> **Work required**:
Find the lines with the string "stained" and return them.

> **Dataset**:
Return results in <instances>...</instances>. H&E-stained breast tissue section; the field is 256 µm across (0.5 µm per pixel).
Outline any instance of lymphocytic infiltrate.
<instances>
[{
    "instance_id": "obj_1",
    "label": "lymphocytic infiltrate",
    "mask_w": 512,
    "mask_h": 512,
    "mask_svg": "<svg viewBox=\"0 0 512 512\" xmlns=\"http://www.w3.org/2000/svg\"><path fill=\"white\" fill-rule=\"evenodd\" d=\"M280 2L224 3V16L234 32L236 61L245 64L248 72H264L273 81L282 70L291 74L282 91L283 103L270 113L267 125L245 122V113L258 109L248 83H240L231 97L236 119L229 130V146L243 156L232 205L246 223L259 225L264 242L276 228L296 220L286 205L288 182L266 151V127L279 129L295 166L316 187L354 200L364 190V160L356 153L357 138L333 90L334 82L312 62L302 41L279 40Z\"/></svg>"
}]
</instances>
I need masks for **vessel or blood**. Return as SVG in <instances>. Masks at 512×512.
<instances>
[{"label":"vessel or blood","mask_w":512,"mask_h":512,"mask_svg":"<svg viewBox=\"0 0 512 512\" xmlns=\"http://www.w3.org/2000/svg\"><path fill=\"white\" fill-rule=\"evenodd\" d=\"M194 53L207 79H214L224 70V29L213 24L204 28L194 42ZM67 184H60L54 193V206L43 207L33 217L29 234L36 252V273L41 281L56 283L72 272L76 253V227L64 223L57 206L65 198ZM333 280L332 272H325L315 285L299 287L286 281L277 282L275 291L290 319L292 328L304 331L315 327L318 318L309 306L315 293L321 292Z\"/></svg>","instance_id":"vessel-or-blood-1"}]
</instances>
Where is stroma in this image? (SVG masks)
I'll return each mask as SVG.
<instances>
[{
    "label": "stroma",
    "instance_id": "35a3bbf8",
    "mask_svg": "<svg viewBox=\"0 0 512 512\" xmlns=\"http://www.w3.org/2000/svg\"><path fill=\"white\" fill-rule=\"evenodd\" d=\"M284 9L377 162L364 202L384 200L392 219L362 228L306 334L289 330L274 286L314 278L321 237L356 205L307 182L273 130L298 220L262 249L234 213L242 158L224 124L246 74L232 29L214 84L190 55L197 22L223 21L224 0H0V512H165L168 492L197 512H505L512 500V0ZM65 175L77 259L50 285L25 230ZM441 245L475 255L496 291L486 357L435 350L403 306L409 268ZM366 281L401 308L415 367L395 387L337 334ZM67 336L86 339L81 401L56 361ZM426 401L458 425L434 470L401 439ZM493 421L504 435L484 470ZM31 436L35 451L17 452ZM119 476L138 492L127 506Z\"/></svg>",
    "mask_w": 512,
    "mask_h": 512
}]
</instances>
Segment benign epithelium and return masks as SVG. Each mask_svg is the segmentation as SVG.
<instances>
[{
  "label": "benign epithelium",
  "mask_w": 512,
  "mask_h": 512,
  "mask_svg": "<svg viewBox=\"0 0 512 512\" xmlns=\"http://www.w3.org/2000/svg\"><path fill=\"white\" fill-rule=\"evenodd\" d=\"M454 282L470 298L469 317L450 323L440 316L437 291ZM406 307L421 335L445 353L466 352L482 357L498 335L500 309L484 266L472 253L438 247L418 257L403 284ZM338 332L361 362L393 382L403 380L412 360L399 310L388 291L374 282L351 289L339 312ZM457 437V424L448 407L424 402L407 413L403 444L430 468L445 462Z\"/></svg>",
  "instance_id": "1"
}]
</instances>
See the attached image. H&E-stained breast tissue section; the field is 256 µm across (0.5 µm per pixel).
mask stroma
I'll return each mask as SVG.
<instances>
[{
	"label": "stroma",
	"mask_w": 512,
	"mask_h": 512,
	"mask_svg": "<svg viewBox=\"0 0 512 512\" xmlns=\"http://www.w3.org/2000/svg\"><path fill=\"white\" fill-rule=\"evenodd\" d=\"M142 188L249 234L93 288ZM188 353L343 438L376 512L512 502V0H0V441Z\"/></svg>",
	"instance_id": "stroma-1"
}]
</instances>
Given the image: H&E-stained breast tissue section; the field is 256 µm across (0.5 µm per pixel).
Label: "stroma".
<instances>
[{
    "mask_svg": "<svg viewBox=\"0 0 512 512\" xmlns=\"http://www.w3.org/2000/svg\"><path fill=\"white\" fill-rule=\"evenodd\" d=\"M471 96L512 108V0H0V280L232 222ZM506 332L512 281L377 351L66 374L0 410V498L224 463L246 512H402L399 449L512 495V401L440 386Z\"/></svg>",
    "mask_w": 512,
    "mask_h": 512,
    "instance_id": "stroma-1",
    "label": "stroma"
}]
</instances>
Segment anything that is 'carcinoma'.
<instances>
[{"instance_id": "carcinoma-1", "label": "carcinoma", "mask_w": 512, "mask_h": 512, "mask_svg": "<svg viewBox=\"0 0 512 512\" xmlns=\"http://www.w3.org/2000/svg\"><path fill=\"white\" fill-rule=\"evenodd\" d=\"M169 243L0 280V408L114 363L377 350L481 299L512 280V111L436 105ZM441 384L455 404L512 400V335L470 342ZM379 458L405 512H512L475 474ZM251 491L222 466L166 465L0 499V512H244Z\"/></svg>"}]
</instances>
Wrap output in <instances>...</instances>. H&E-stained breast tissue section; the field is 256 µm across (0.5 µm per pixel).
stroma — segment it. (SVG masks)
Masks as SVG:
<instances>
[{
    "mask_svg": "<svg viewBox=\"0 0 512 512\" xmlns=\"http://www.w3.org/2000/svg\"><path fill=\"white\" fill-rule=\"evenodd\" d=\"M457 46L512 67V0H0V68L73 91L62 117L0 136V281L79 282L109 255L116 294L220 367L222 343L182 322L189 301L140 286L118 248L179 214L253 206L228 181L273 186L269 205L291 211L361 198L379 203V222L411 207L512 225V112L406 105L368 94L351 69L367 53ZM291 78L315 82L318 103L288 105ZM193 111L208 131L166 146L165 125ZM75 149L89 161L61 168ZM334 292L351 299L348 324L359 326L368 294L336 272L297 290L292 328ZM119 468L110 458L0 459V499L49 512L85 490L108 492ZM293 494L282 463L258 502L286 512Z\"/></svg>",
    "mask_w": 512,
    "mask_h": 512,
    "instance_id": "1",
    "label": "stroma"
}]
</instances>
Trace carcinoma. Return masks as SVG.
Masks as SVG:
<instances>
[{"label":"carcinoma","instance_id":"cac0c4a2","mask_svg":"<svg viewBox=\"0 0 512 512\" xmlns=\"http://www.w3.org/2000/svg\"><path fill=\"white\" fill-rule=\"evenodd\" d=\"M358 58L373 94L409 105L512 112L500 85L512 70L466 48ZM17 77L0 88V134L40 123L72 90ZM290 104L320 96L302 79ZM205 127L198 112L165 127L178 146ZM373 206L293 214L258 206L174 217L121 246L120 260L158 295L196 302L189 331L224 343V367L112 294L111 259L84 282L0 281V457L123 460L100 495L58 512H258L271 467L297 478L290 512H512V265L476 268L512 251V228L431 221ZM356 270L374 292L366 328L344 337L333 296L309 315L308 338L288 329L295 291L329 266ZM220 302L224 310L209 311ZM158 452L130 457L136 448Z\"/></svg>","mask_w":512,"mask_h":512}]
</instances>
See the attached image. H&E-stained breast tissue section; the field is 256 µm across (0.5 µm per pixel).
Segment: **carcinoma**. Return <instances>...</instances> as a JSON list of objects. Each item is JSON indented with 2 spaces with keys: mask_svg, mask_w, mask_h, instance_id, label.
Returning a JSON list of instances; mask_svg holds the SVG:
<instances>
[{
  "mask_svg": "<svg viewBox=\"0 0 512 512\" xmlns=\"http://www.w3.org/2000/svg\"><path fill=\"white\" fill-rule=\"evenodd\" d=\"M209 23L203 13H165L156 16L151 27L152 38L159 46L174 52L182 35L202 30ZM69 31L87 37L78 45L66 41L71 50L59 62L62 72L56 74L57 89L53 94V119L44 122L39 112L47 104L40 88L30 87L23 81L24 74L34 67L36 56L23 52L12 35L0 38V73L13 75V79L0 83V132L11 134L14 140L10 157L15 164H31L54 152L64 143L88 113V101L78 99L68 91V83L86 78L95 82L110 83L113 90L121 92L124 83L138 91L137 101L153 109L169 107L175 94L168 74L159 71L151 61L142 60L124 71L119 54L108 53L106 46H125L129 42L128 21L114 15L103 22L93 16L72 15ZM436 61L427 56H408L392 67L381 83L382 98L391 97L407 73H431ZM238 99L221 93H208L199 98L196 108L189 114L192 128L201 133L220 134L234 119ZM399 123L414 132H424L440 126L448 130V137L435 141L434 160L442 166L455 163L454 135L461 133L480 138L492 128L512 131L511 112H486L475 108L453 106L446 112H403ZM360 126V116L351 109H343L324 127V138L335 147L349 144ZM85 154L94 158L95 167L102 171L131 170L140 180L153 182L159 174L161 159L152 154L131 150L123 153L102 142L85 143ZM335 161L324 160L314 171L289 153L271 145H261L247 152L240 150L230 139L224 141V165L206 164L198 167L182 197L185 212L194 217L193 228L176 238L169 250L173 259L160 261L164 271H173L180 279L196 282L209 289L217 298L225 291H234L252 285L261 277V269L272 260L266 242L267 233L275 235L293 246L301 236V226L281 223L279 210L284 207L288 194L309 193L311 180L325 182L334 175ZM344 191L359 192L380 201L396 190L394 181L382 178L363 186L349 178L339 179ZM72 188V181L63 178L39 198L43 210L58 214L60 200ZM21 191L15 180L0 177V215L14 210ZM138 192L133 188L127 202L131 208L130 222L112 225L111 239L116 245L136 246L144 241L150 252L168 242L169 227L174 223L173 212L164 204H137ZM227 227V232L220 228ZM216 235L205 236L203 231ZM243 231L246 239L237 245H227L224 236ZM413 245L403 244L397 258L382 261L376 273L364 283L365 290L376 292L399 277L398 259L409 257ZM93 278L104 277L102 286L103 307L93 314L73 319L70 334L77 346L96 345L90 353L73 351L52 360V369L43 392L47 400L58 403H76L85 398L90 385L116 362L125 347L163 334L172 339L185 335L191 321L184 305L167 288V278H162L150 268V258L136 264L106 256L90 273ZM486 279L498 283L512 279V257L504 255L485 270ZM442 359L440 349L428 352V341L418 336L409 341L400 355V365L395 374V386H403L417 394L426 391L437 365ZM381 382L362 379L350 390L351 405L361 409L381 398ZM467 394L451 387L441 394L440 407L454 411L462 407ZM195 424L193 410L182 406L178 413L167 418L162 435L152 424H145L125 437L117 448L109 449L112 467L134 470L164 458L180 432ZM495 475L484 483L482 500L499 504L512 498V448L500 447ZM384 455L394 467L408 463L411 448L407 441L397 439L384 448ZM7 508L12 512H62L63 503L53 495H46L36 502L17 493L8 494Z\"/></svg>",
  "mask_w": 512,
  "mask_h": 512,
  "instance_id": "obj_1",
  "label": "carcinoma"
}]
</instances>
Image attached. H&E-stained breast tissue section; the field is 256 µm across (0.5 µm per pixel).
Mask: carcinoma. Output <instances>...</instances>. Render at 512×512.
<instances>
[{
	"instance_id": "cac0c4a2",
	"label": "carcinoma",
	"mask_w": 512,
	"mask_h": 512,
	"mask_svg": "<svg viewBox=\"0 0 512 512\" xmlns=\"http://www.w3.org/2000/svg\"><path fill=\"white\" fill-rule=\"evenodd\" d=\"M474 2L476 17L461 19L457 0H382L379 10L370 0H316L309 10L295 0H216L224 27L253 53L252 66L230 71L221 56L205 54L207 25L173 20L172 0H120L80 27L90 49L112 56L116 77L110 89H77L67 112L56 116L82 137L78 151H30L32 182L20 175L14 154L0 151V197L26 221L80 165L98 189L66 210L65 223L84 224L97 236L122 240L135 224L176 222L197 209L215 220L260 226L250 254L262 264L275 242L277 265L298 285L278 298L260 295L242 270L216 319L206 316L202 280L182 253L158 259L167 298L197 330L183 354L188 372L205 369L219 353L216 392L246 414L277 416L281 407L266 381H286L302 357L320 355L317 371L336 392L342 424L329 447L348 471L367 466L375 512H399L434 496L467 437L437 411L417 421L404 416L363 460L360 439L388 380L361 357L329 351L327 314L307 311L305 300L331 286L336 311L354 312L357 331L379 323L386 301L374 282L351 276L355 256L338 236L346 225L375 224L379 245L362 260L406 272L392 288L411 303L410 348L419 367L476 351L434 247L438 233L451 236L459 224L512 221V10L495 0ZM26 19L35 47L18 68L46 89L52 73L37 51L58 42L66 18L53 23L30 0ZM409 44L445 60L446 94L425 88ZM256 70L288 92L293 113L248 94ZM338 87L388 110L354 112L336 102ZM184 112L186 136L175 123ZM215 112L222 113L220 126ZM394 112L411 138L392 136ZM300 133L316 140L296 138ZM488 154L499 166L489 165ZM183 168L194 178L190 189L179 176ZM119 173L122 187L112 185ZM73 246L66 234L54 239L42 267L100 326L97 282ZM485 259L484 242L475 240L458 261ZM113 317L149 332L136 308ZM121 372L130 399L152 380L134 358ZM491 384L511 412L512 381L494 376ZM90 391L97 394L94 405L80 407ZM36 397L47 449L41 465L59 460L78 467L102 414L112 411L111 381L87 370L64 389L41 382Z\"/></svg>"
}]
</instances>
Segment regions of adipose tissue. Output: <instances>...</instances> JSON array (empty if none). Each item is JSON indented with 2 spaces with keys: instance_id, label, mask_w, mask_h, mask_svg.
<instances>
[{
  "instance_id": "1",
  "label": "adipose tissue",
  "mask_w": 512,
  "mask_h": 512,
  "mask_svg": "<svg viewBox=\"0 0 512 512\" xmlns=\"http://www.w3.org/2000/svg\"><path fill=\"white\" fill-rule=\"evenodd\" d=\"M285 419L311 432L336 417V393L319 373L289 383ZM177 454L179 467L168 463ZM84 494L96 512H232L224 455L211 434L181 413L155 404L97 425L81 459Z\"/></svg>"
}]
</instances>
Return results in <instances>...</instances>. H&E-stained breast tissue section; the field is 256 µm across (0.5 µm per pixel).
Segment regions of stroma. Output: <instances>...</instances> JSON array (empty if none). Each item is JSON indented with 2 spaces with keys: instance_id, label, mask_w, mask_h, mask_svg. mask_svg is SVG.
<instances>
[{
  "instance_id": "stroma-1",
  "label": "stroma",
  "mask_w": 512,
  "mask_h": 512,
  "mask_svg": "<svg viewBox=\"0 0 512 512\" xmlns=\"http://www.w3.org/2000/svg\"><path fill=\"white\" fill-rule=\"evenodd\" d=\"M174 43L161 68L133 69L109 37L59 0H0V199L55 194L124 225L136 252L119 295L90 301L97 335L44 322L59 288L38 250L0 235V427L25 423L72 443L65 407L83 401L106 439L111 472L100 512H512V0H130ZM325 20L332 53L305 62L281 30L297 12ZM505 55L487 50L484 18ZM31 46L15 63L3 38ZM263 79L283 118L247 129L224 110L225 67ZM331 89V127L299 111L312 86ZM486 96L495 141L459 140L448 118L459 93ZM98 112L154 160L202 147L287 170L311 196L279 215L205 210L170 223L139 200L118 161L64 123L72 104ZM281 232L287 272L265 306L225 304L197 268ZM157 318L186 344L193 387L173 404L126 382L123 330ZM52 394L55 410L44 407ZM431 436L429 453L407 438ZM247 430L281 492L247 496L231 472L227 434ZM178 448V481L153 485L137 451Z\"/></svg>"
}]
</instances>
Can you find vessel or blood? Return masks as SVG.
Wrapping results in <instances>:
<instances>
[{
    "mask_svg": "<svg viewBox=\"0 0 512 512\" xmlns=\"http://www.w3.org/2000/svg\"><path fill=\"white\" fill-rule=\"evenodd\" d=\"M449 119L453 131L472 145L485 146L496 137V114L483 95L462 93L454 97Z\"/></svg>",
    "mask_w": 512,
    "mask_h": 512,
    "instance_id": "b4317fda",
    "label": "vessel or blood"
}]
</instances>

> **Worked solution**:
Return results in <instances>...</instances>. H&E-stained breast tissue section; the field is 256 µm across (0.5 µm per pixel).
See the attached image. H&E-stained breast tissue section; the field is 256 µm across (0.5 µm per pixel).
Given the image: H&E-stained breast tissue section; the field is 256 µm across (0.5 µm per pixel).
Wrap output in <instances>...</instances>. H&E-stained breast tissue section; the field is 256 µm across (0.5 µm per pixel).
See the attached image. H&E-stained breast tissue section; the field is 256 µm across (0.5 µm per pixel).
Image attached. H&E-stained breast tissue section; the field is 256 µm across (0.5 µm per pixel).
Return results in <instances>...</instances>. H&E-stained breast tissue section; the field is 256 µm across (0.5 µm per pixel).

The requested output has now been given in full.